[Dataset items]
□ □ □ □

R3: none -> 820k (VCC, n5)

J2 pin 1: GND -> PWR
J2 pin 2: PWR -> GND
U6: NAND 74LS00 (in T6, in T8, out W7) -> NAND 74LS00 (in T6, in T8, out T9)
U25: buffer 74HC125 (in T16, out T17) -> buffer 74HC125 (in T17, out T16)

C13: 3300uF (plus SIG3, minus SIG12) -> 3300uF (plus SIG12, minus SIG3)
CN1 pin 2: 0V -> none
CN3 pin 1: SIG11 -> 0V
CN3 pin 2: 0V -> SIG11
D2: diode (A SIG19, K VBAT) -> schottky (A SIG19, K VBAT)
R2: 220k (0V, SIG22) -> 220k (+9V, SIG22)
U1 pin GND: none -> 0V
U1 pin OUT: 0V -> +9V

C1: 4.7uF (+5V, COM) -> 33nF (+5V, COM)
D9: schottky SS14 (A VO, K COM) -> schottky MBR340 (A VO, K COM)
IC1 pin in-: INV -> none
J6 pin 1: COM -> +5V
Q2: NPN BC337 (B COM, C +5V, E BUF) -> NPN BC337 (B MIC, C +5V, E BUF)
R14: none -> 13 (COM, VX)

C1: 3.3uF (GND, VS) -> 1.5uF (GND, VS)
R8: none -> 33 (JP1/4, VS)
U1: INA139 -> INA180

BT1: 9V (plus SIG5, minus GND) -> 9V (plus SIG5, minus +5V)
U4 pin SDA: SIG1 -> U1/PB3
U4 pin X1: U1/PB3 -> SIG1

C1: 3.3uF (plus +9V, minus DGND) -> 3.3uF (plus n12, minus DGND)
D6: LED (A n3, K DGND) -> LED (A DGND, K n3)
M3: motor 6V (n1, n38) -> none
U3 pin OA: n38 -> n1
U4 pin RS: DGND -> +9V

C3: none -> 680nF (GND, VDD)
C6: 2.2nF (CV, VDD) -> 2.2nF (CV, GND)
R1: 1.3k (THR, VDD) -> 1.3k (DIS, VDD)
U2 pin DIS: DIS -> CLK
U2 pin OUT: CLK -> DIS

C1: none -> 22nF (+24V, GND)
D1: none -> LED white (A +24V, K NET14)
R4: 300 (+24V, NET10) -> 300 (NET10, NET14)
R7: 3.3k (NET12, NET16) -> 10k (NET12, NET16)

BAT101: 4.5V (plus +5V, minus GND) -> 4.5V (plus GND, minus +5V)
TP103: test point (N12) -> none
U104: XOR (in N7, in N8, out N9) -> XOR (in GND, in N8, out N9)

□ □ □ □

What you are asked to do:
Each entry above needs to be output exactly as written.

Response to this exercise:
R3: none -> 820k (VCC, n5)

J2 pin 1: GND -> PWR
J2 pin 2: PWR -> GND
U6: NAND 74LS00 (in T6, in T8, out W7) -> NAND 74LS00 (in T6, in T8, out T9)
U25: buffer 74HC125 (in T16, out T17) -> buffer 74HC125 (in T17, out T16)

C13: 3300uF (plus SIG3, minus SIG12) -> 3300uF (plus SIG12, minus SIG3)
CN1 pin 2: 0V -> none
CN3 pin 1: SIG11 -> 0V
CN3 pin 2: 0V -> SIG11
D2: diode (A SIG19, K VBAT) -> schottky (A SIG19, K VBAT)
R2: 220k (0V, SIG22) -> 220k (+9V, SIG22)
U1 pin GND: none -> 0V
U1 pin OUT: 0V -> +9V

C1: 4.7uF (+5V, COM) -> 33nF (+5V, COM)
D9: schottky SS14 (A VO, K COM) -> schottky MBR340 (A VO, K COM)
IC1 pin in-: INV -> none
J6 pin 1: COM -> +5V
Q2: NPN BC337 (B COM, C +5V, E BUF) -> NPN BC337 (B MIC, C +5V, E BUF)
R14: none -> 13 (COM, VX)

C1: 3.3uF (GND, VS) -> 1.5uF (GND, VS)
R8: none -> 33 (JP1/4, VS)
U1: INA139 -> INA180

BT1: 9V (plus SIG5, minus GND) -> 9V (plus SIG5, minus +5V)
U4 pin SDA: SIG1 -> U1/PB3
U4 pin X1: U1/PB3 -> SIG1

C1: 3.3uF (plus +9V, minus DGND) -> 3.3uF (plus n12, minus DGND)
D6: LED (A n3, K DGND) -> LED (A DGND, K n3)
M3: motor 6V (n1, n38) -> none
U3 pin OA: n38 -> n1
U4 pin RS: DGND -> +9V

C3: none -> 680nF (GND, VDD)
C6: 2.2nF (CV, VDD) -> 2.2nF (CV, GND)
R1: 1.3k (THR, VDD) -> 1.3k (DIS, VDD)
U2 pin DIS: DIS -> CLK
U2 pin OUT: CLK -> DIS

C1: none -> 22nF (+24V, GND)
D1: none -> LED white (A +24V, K NET14)
R4: 300 (+24V, NET10) -> 300 (NET10, NET14)
R7: 3.3k (NET12, NET16) -> 10k (NET12, NET16)

BAT101: 4.5V (plus +5V, minus GND) -> 4.5V (plus GND, minus +5V)
TP103: test point (N12) -> none
U104: XOR (in N7, in N8, out N9) -> XOR (in GND, in N8, out N9)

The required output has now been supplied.